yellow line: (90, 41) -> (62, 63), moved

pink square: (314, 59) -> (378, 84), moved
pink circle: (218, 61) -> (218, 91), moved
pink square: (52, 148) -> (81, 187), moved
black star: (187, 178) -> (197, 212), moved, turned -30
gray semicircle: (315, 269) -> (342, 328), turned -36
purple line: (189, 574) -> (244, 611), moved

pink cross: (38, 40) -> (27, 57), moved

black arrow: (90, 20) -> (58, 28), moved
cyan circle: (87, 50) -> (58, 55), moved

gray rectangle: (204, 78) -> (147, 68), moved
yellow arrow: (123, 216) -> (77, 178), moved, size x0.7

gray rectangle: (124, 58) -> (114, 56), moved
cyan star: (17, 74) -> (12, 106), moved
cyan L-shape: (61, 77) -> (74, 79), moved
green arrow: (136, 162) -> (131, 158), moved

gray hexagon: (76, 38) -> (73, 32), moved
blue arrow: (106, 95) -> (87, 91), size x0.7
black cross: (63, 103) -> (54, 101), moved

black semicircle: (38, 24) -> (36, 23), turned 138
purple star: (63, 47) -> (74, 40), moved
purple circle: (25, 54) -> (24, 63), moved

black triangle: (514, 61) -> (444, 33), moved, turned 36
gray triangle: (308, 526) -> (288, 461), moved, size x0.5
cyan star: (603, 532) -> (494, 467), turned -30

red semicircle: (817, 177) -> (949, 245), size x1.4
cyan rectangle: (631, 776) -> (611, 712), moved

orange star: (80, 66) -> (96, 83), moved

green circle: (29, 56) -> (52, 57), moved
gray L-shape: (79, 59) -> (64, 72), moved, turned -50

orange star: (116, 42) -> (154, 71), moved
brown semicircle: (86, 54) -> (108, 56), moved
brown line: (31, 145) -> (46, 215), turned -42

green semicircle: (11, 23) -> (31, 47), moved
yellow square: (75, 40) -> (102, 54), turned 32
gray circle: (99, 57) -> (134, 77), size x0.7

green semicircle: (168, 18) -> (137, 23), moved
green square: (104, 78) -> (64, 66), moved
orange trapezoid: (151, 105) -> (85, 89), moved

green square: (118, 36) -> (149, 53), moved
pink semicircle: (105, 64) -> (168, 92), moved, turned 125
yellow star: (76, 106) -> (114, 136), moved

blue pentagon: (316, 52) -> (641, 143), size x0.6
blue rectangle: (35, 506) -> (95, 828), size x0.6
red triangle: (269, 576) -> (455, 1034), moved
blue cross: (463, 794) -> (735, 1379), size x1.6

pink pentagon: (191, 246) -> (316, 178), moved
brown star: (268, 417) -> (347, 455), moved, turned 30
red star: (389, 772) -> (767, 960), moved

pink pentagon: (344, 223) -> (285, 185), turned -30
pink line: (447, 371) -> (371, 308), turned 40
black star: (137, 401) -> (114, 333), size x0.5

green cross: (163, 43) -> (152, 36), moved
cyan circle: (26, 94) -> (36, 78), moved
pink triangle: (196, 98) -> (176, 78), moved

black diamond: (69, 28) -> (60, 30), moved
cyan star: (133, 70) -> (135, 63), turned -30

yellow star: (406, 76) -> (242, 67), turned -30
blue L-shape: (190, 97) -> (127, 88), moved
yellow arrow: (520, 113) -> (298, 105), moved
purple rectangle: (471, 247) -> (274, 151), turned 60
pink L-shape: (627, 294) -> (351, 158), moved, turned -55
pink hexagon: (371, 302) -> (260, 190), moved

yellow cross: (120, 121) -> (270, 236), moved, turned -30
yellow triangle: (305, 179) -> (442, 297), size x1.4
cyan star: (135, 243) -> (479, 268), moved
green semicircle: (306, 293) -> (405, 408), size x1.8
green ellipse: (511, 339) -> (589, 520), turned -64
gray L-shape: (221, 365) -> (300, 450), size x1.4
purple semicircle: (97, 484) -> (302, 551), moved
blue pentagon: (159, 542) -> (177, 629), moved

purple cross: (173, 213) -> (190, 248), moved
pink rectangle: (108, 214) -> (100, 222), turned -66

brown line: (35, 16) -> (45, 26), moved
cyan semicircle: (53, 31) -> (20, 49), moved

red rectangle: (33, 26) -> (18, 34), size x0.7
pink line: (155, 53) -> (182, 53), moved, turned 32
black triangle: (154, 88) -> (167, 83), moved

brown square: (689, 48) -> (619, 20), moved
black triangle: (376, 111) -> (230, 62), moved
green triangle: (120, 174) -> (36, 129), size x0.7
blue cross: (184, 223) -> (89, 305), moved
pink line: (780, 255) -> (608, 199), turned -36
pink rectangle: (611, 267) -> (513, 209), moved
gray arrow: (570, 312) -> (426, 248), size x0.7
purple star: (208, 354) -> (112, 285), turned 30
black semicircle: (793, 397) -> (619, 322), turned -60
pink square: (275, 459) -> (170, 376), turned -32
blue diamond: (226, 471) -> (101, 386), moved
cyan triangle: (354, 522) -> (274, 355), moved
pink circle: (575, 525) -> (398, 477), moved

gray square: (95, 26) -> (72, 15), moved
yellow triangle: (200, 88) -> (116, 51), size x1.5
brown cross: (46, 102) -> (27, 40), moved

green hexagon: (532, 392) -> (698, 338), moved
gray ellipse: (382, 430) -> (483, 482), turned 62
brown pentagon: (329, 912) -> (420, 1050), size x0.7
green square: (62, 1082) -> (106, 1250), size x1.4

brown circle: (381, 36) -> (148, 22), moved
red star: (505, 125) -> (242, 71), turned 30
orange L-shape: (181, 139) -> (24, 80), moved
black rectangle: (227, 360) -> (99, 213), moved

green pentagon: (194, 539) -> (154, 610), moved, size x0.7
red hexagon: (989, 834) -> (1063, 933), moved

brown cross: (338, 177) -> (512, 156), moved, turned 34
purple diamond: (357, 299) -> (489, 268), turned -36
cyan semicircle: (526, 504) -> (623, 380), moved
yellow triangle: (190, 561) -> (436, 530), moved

☆ ☆ ☆ ☆

### AIM OF THE TASK
Using the material above, transcribe exactly the lines from the line with "blue pentagon: (159, 542)" to the line with "brown square: (689, 48) -> (619, 20), moved"; both count, and nothing else goes in.

### COMPLETED TASK
blue pentagon: (159, 542) -> (177, 629), moved

purple cross: (173, 213) -> (190, 248), moved
pink rectangle: (108, 214) -> (100, 222), turned -66

brown line: (35, 16) -> (45, 26), moved
cyan semicircle: (53, 31) -> (20, 49), moved

red rectangle: (33, 26) -> (18, 34), size x0.7
pink line: (155, 53) -> (182, 53), moved, turned 32
black triangle: (154, 88) -> (167, 83), moved

brown square: (689, 48) -> (619, 20), moved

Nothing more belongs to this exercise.